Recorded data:
════

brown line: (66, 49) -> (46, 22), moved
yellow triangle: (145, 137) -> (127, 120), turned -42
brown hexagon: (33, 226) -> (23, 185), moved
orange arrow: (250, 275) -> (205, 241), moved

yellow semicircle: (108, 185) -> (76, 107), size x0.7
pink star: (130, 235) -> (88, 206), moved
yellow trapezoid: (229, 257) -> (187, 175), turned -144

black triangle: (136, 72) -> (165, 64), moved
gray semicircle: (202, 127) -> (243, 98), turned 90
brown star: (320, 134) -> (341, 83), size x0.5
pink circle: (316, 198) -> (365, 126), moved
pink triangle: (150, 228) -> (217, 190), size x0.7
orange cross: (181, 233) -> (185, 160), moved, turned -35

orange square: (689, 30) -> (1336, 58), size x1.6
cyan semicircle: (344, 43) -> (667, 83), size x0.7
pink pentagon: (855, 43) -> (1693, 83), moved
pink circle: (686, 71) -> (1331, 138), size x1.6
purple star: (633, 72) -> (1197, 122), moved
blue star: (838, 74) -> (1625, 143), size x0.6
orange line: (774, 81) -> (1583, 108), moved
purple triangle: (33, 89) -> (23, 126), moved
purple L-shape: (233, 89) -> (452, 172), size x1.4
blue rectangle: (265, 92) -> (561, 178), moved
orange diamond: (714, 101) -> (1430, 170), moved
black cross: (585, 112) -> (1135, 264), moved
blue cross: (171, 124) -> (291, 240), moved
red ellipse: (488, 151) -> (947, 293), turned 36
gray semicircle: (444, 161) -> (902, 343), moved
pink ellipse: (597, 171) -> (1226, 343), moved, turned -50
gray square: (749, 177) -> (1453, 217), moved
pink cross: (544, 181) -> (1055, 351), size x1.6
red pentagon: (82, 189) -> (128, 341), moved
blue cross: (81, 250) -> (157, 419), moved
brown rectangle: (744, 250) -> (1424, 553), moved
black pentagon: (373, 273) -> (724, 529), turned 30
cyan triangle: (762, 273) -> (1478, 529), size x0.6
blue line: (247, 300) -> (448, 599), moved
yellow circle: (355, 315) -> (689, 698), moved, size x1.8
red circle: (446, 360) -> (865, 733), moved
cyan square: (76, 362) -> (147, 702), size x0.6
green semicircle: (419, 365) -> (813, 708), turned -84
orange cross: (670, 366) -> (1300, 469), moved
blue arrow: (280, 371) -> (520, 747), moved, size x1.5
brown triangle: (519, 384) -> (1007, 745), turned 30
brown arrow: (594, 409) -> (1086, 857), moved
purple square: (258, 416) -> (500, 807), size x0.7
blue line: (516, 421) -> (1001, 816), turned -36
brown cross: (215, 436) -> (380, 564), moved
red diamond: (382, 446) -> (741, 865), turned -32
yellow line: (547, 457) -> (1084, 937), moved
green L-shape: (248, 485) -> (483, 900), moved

════

**What you have to do:** Print again the lines of the entries above that fall between the line holding "yellow trapezoid: (229, 257)" and the line holding "cyan semicircle: (344, 43)", inclusive, exactly as they stand.

**Written answer:**
yellow trapezoid: (229, 257) -> (187, 175), turned -144

black triangle: (136, 72) -> (165, 64), moved
gray semicircle: (202, 127) -> (243, 98), turned 90
brown star: (320, 134) -> (341, 83), size x0.5
pink circle: (316, 198) -> (365, 126), moved
pink triangle: (150, 228) -> (217, 190), size x0.7
orange cross: (181, 233) -> (185, 160), moved, turned -35

orange square: (689, 30) -> (1336, 58), size x1.6
cyan semicircle: (344, 43) -> (667, 83), size x0.7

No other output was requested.